Required action: Could you return every line of the material that contains the word "ring"?

Extracted records:
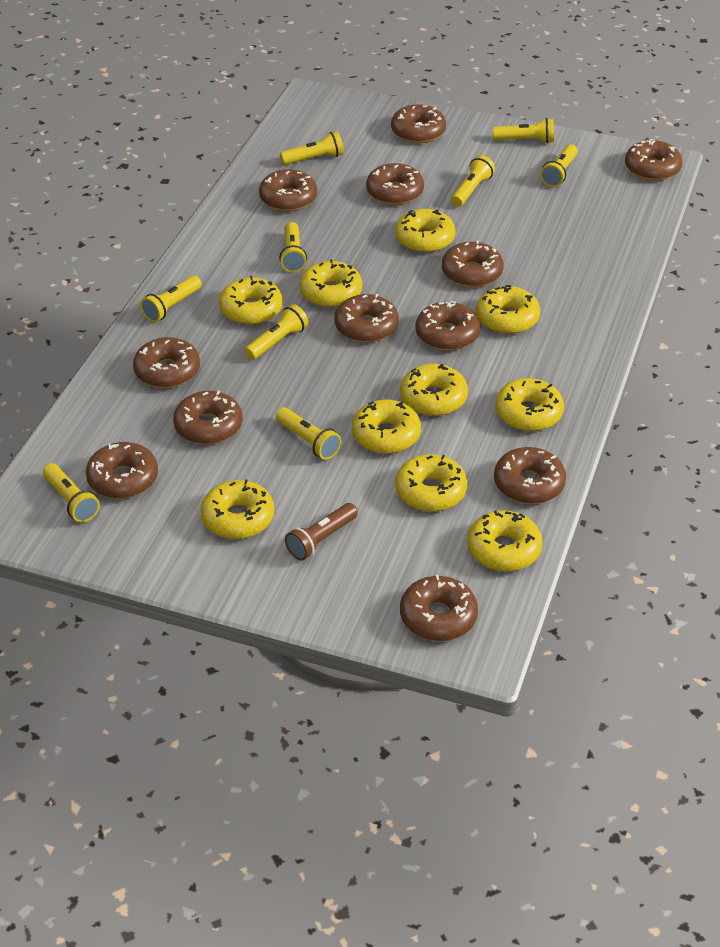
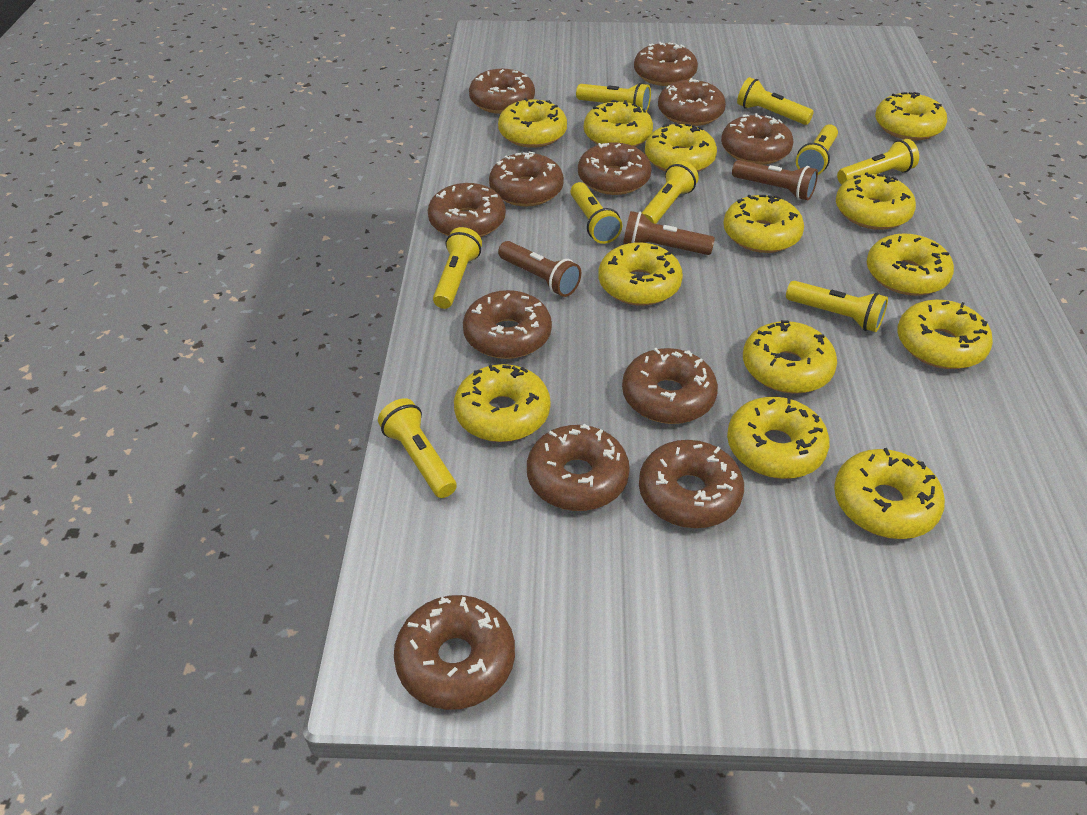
brown flashlight: 1 -> 3
yellow donut: 10 -> 13

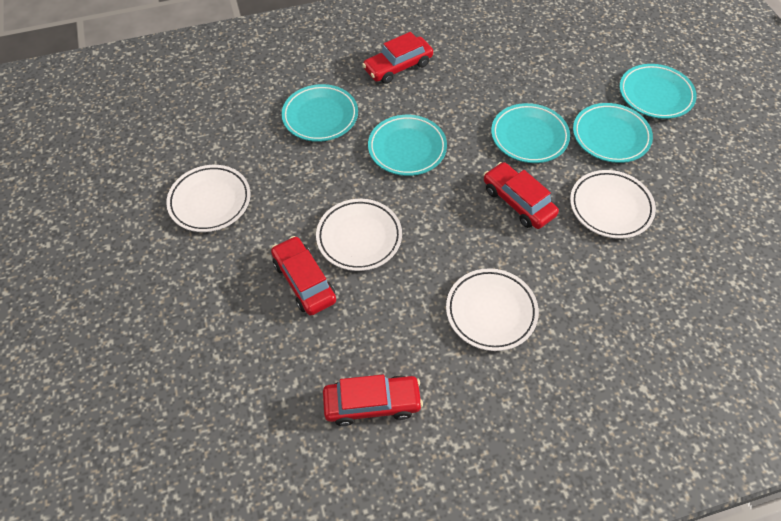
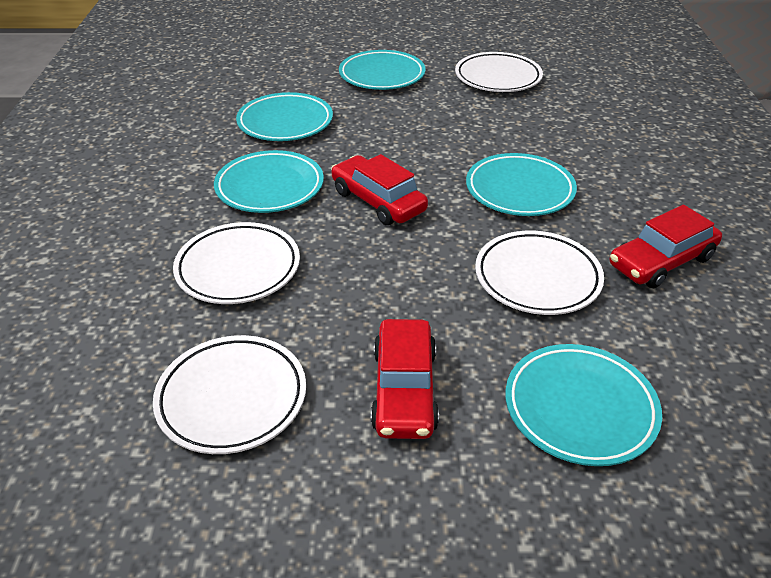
red car: 4 -> 3

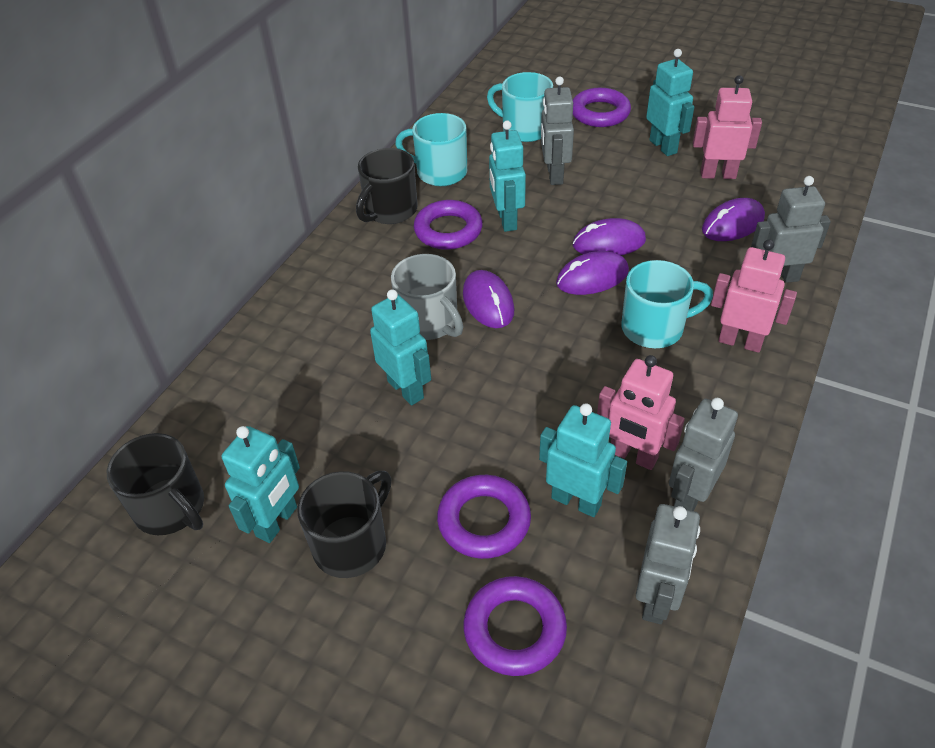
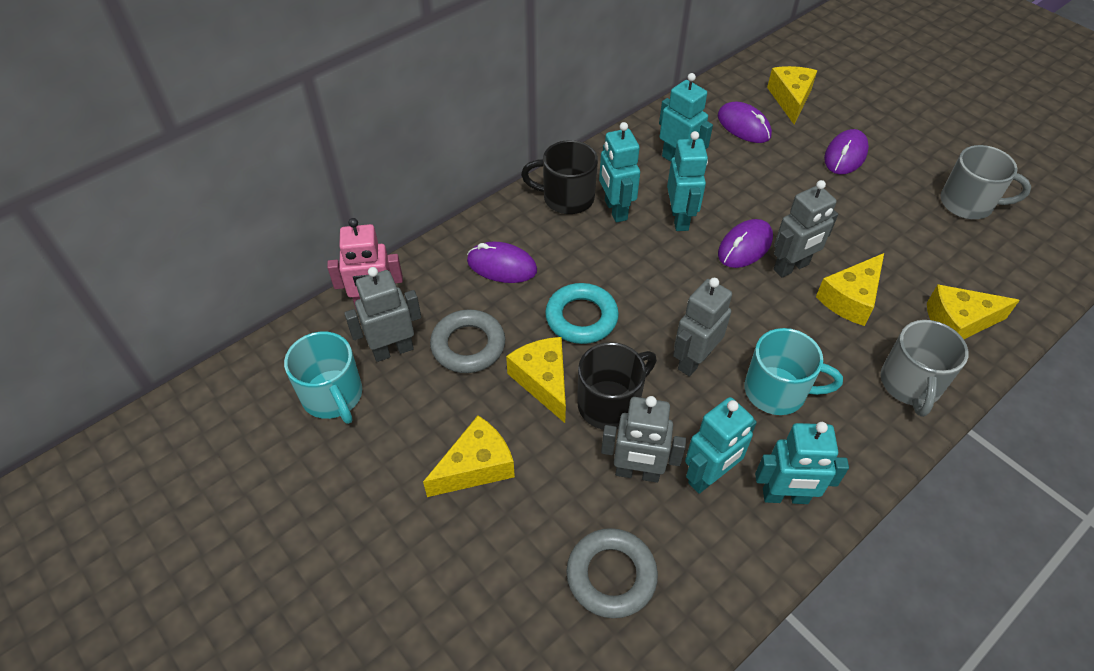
black mug: 3 -> 2
grey mug: 1 -> 2
grey ring: 0 -> 2
pink robot: 3 -> 1
purple ring: 4 -> 0
turquoise mug: 3 -> 2
turquoise ring: 0 -> 1
yellow cheese: 0 -> 5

Completed exercise:
grey ring: 0 -> 2
purple ring: 4 -> 0
turquoise ring: 0 -> 1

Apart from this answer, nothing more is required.